** Opening RECORDED DATA block **
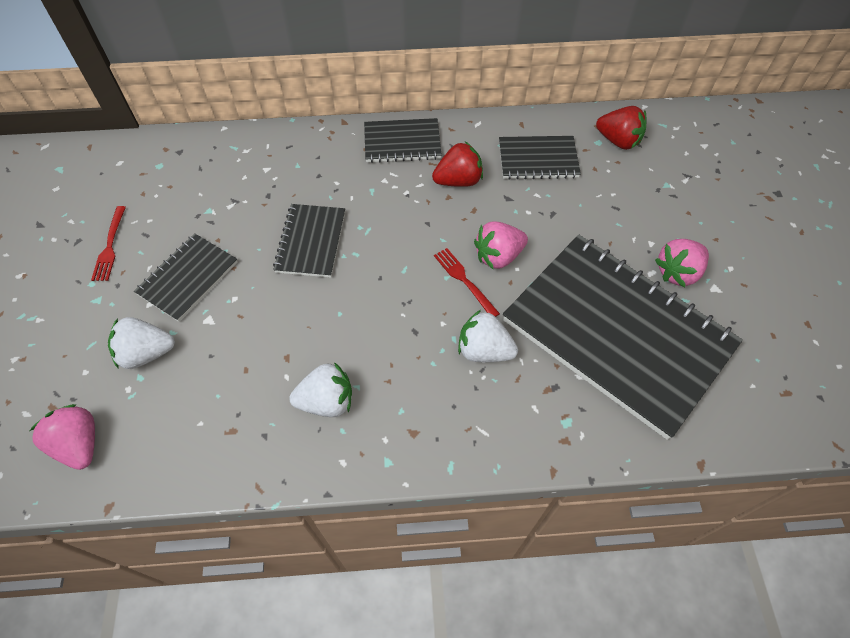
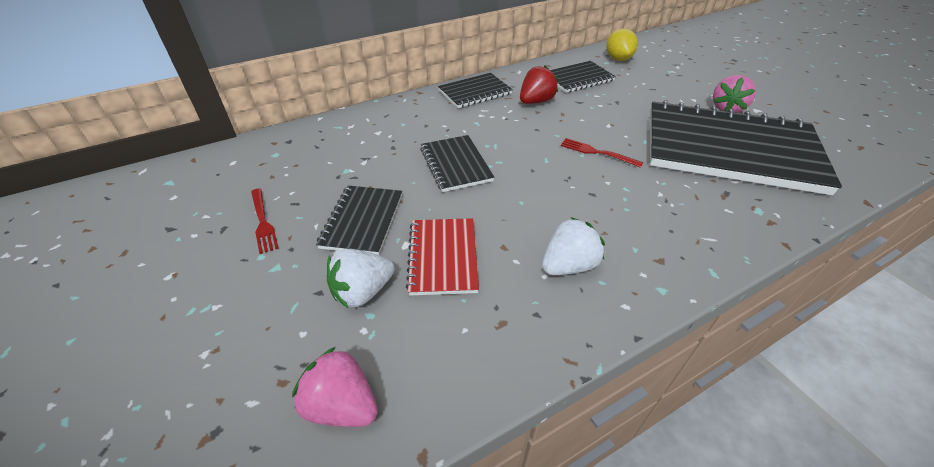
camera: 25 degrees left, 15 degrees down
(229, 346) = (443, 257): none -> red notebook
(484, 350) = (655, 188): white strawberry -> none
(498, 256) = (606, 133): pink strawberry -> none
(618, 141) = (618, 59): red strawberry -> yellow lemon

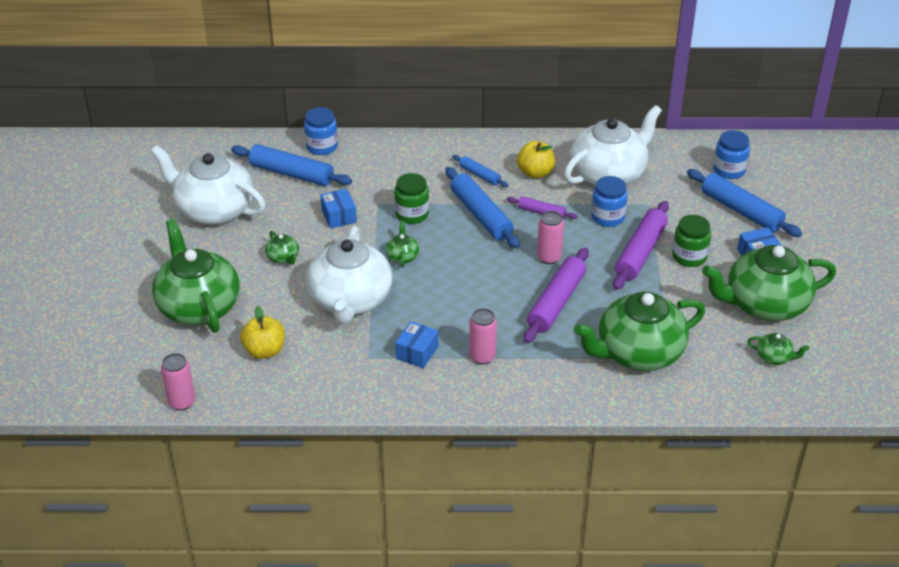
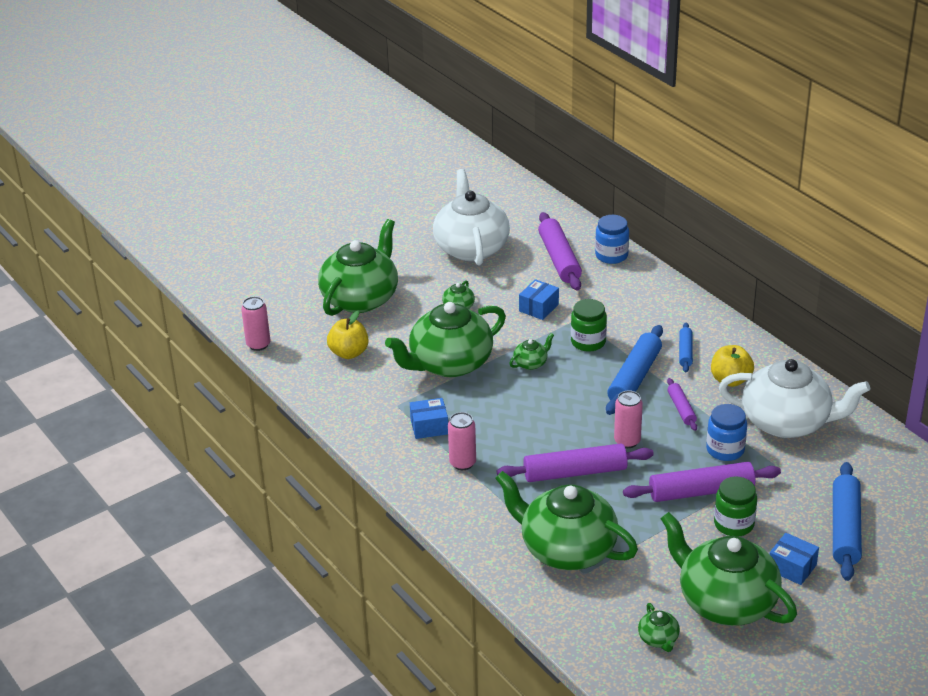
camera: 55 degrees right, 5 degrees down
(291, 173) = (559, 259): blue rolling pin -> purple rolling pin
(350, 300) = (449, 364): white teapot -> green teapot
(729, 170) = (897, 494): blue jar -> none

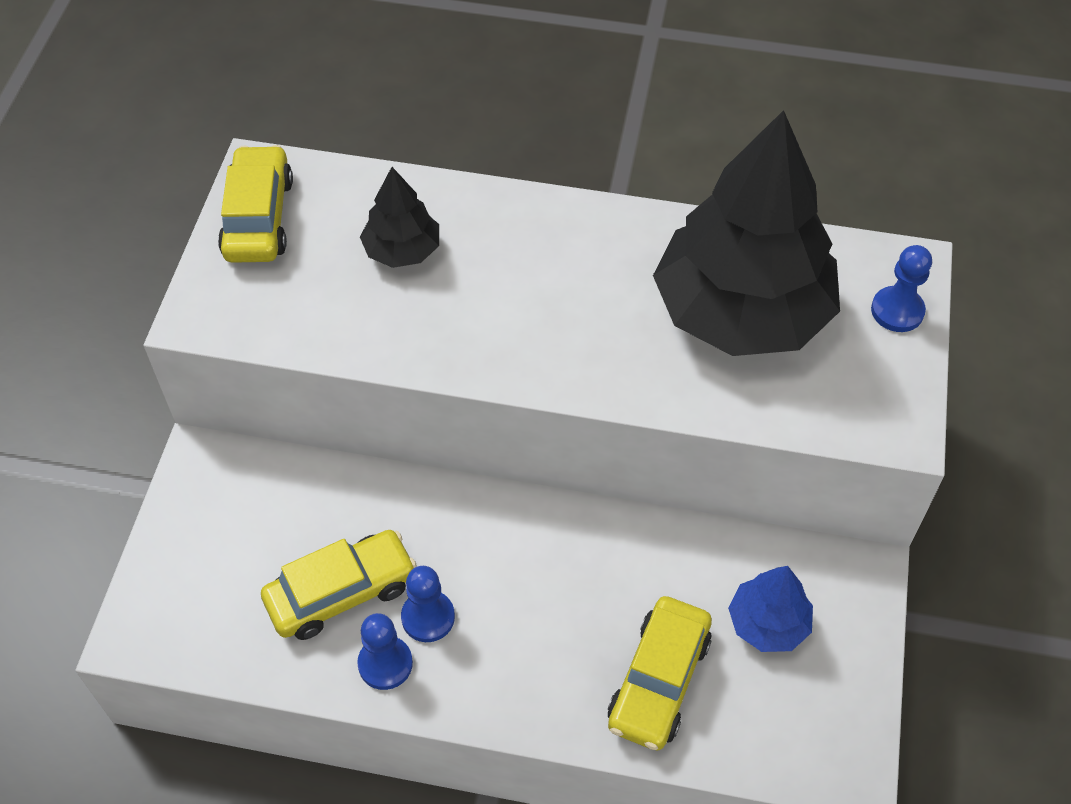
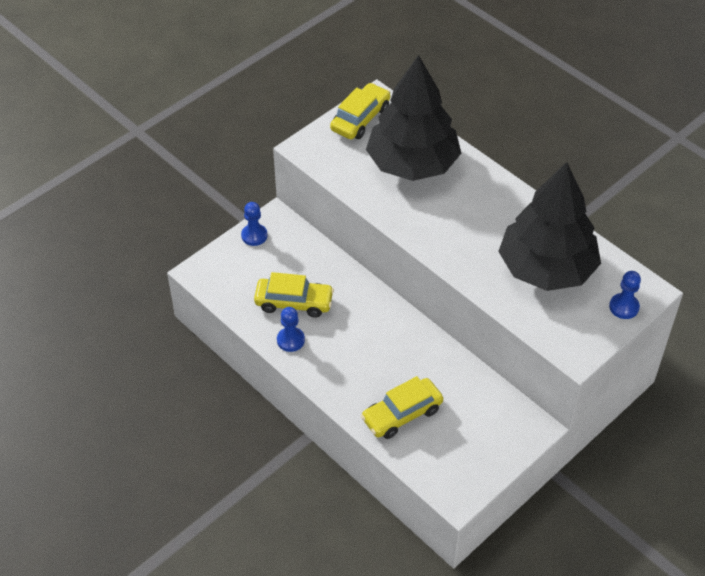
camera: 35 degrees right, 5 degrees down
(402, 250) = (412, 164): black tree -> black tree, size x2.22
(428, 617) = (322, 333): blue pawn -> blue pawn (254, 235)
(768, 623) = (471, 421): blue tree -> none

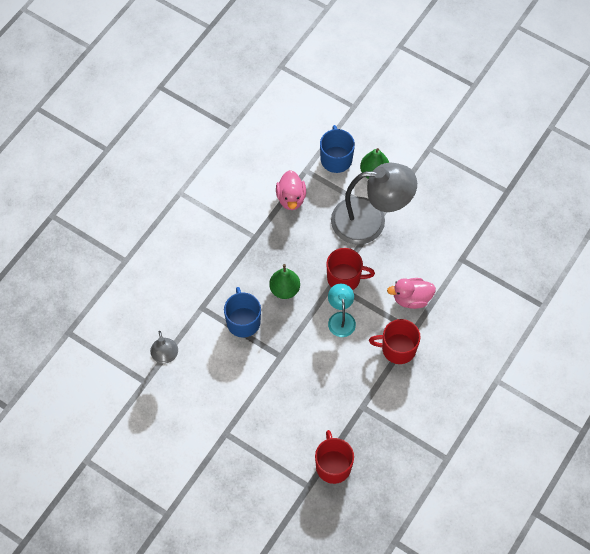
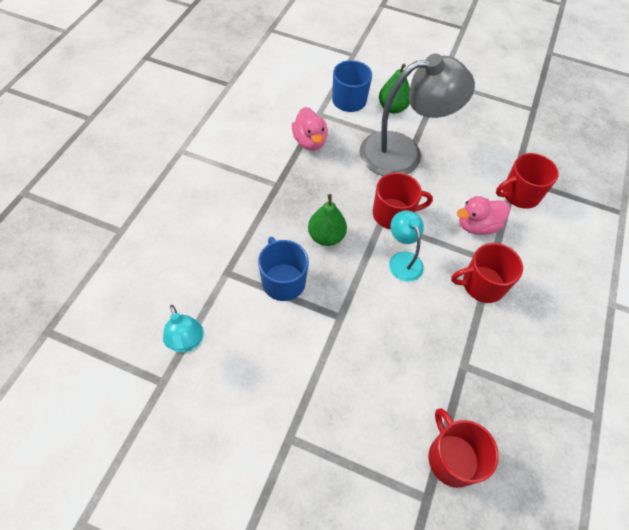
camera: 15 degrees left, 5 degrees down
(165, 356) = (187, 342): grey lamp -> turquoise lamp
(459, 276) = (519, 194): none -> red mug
** Closing RECORDED DATA block **
**ACTIVITY**
Output the whole listing again, exactly, without its pictures.

**REPLY**
camera: 25 degrees left, 15 degrees down
(229, 346) = (443, 257): none -> red notebook
(484, 350) = (655, 188): white strawberry -> none
(498, 256) = (606, 133): pink strawberry -> none
(618, 141) = (618, 59): red strawberry -> yellow lemon

camera: 55 degrees right, 5 degrees down
(291, 173) = (559, 259): blue rolling pin -> purple rolling pin
(350, 300) = (449, 364): white teapot -> green teapot
(729, 170) = (897, 494): blue jar -> none

camera: 35 degrees right, 5 degrees down
(402, 250) = (412, 164): black tree -> black tree, size x2.22
(428, 617) = (322, 333): blue pawn -> blue pawn (254, 235)
(768, 623) = (471, 421): blue tree -> none

camera: 15 degrees left, 5 degrees down
(165, 356) = (187, 342): grey lamp -> turquoise lamp
(459, 276) = (519, 194): none -> red mug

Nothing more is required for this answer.